**Assignment:** Look for the line containing "R6: 1k (DIS, GND) -> 1k (3V3, DIS)" in the listing below. Retype that line and every subsequent line through the last one, and only those.

**Data records:**
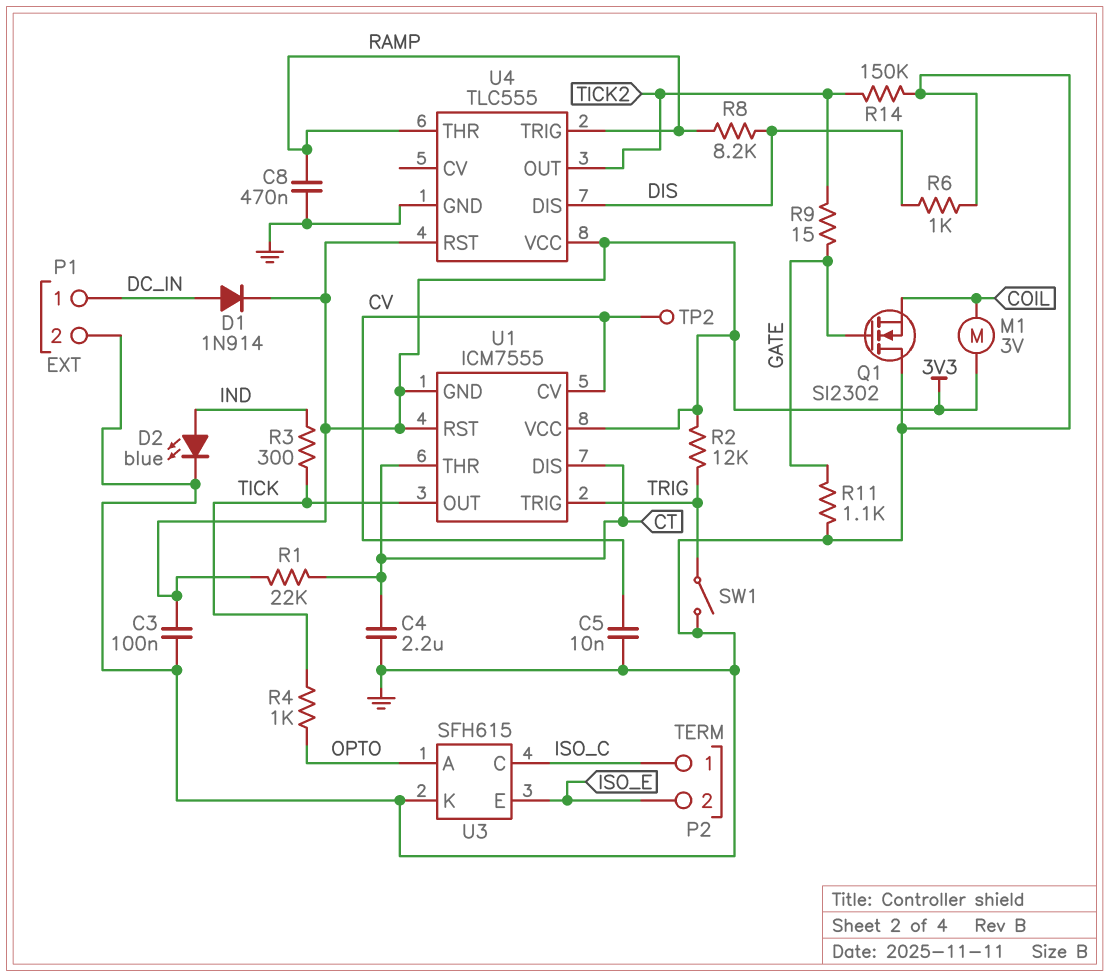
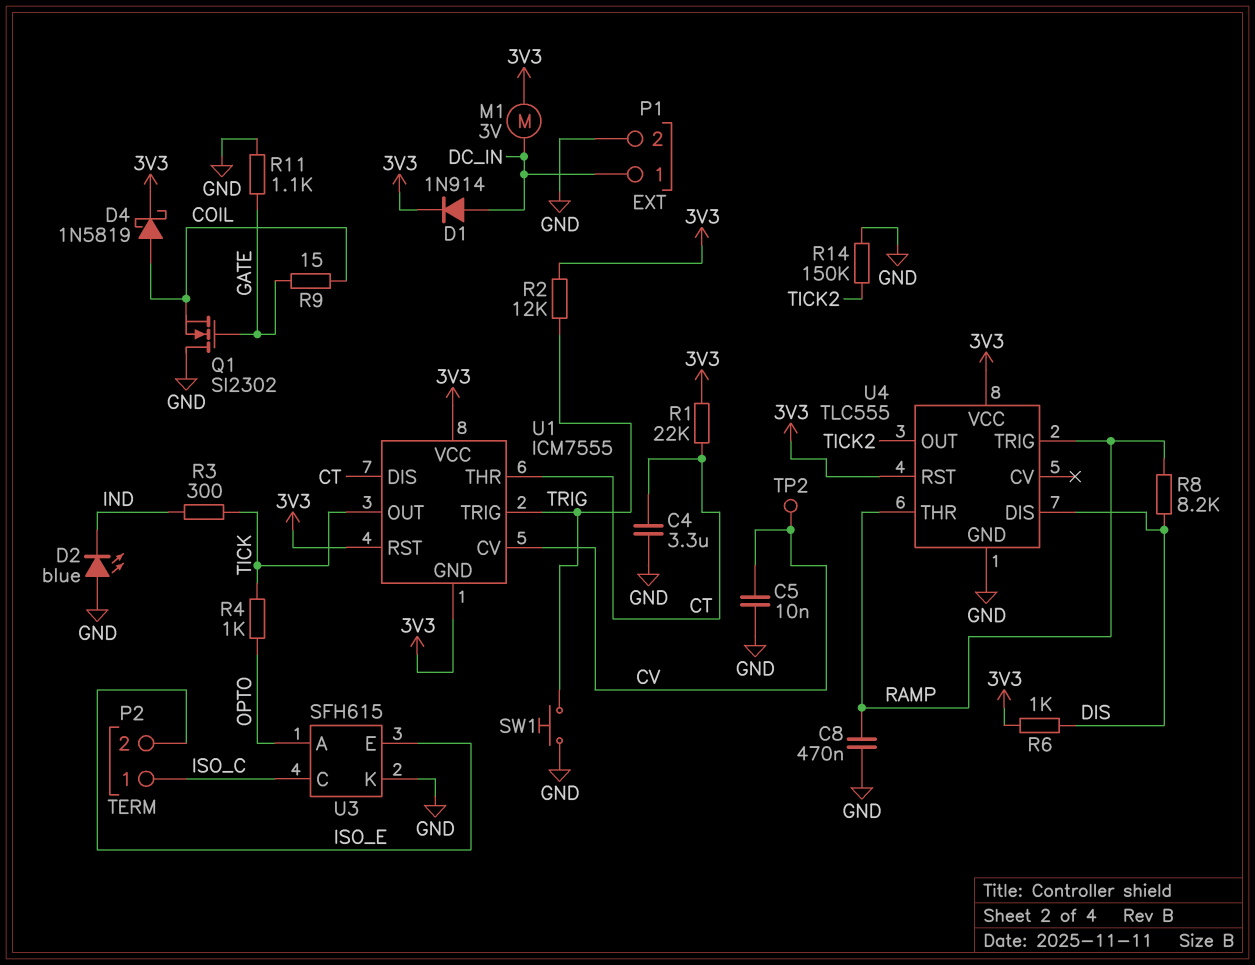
C3: 100nF (3V3, GND) -> none
C4: 2.2uF (CT, GND) -> 3.3uF (CT, GND)
D2: LED blue (A IND, K GND) -> LED blue (A GND, K IND)
D4: none -> schottky 1N5819 (A COIL, K 3V3)
M1: motor 3V (3V3, COIL) -> motor 3V (3V3, DC_IN)
R6: 1k (DIS, GND) -> 1k (3V3, DIS)
R9: 15 (GATE, TICK2) -> 15 (COIL, GATE)
SW1: switch (GND, TRIG) -> button (GND, TRIG)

**Task solution:**
R6: 1k (DIS, GND) -> 1k (3V3, DIS)
R9: 15 (GATE, TICK2) -> 15 (COIL, GATE)
SW1: switch (GND, TRIG) -> button (GND, TRIG)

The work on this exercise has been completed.